**How to complete this task**
Return each entry word for word and skip its pictures.

Stored records:
**********

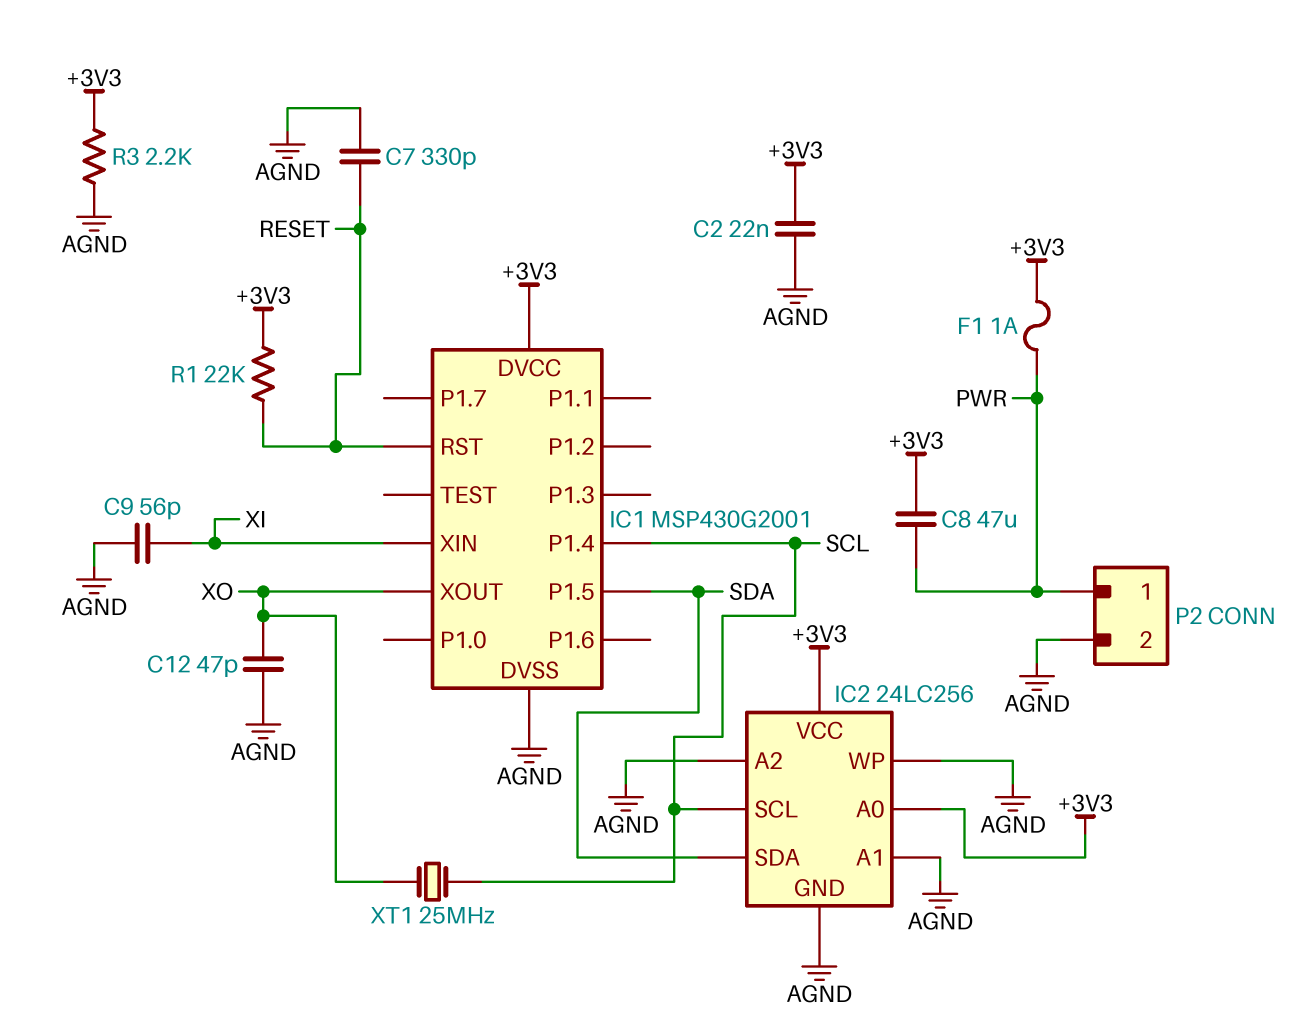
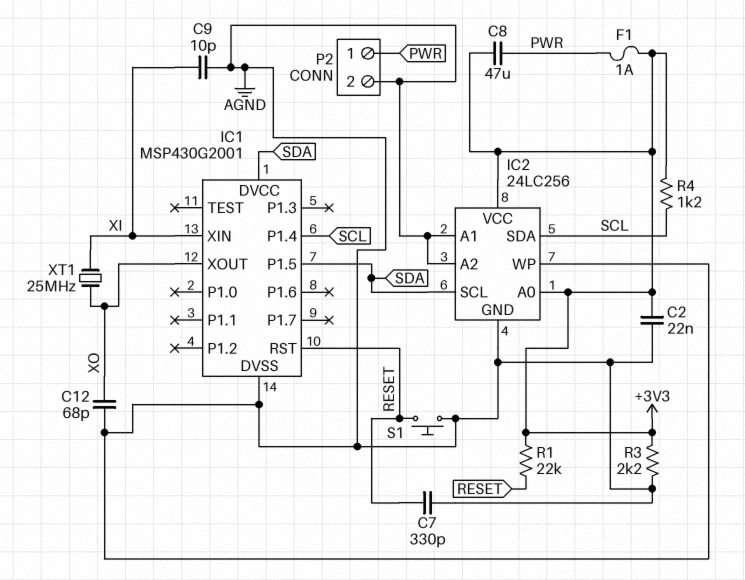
C9: 56pF (AGND, XI) -> 10pF (AGND, XI)
C12: 47pF (AGND, XO) -> 68pF (AGND, XO)
IC1 pin DVCC: +3V3 -> SDA
IC2 pin SCL: SCL -> SDA
IC2 pin SDA: SDA -> SCL
R4: none -> 1.2k (+3V3, SCL)
S1: none -> button (AGND, RESET)
XT1: 25MHz (SCL, XO) -> 25MHz (XI, XO)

**********

**Completed task**
C9: 56pF (AGND, XI) -> 10pF (AGND, XI)
C12: 47pF (AGND, XO) -> 68pF (AGND, XO)
IC1 pin DVCC: +3V3 -> SDA
IC2 pin SCL: SCL -> SDA
IC2 pin SDA: SDA -> SCL
R4: none -> 1.2k (+3V3, SCL)
S1: none -> button (AGND, RESET)
XT1: 25MHz (SCL, XO) -> 25MHz (XI, XO)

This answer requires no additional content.